Spatial object tracking data
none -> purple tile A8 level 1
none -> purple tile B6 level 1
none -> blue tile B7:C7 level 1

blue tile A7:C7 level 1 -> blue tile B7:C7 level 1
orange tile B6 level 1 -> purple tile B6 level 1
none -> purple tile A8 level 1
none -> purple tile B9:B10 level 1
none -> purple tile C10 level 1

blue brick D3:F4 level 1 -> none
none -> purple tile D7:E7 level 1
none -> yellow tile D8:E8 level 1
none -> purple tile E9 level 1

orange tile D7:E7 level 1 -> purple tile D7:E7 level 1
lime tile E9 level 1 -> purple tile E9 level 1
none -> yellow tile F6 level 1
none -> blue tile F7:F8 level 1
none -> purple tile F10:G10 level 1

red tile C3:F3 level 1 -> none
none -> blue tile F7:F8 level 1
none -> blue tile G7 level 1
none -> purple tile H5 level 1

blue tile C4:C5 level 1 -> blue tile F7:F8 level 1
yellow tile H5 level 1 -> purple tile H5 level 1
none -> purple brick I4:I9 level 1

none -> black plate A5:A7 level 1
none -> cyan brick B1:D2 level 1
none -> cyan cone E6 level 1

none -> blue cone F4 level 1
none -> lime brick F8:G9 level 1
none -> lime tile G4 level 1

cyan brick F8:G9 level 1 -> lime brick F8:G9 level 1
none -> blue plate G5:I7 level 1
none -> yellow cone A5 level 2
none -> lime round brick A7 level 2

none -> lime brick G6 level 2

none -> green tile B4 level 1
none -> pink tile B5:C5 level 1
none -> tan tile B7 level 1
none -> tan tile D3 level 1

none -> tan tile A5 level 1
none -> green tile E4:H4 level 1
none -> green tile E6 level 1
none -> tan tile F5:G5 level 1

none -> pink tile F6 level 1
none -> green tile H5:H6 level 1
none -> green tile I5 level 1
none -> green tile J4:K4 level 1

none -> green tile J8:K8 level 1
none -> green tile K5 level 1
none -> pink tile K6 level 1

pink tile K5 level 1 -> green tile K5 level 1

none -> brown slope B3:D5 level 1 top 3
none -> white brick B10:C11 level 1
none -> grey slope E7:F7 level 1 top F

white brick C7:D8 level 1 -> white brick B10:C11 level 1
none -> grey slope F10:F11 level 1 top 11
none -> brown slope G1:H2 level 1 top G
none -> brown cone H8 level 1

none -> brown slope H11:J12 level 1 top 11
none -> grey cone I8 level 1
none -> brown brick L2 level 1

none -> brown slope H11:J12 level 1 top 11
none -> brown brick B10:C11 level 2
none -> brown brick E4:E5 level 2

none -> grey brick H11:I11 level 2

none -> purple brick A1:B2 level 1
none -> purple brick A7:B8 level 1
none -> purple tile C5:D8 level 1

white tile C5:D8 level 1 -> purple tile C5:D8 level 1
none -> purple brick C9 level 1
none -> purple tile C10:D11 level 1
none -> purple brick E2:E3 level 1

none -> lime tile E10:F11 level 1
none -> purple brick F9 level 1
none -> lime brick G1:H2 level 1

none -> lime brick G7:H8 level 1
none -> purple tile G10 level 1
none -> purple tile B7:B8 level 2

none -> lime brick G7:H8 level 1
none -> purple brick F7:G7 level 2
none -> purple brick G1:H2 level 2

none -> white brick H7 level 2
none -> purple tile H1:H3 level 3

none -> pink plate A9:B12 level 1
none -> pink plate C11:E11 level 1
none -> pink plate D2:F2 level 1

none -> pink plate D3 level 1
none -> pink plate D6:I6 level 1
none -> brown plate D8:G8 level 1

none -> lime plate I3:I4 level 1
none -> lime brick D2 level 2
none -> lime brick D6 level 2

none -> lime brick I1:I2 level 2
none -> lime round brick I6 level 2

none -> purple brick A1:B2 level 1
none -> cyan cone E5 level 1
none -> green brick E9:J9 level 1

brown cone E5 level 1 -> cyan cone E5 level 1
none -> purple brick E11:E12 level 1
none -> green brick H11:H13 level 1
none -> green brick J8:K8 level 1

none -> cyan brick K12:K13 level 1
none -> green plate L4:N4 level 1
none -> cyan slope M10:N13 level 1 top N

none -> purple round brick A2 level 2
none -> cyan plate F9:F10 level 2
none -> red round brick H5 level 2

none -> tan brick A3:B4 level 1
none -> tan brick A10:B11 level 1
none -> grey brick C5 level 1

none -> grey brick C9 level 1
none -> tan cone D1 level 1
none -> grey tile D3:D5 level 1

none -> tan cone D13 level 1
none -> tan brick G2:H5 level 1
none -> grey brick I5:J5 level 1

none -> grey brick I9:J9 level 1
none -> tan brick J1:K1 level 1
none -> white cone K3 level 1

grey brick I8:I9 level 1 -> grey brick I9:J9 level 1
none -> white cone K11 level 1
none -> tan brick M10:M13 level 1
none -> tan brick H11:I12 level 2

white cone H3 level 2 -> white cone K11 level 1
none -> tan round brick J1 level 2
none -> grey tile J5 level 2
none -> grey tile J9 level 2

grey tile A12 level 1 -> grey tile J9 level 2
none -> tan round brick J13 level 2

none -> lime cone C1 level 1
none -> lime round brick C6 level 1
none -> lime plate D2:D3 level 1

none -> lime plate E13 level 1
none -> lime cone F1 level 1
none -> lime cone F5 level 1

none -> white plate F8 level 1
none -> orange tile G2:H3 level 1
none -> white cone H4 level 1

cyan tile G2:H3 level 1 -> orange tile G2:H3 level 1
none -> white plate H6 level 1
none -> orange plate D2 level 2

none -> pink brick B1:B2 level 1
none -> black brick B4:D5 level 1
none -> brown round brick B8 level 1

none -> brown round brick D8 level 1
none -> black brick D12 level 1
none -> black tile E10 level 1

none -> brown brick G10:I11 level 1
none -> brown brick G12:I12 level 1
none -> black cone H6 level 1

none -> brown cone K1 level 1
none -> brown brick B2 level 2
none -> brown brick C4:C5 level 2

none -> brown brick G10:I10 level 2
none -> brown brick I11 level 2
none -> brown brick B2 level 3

#### Problem requirements:
Wherever the word "slope" appears in a line of the data above, copy that line.

#### Exercise solution:
none -> brown slope B3:D5 level 1 top 3
none -> grey slope E7:F7 level 1 top F
none -> grey slope F10:F11 level 1 top 11
none -> brown slope G1:H2 level 1 top G
none -> brown slope H11:J12 level 1 top 11
none -> brown slope H11:J12 level 1 top 11
none -> cyan slope M10:N13 level 1 top N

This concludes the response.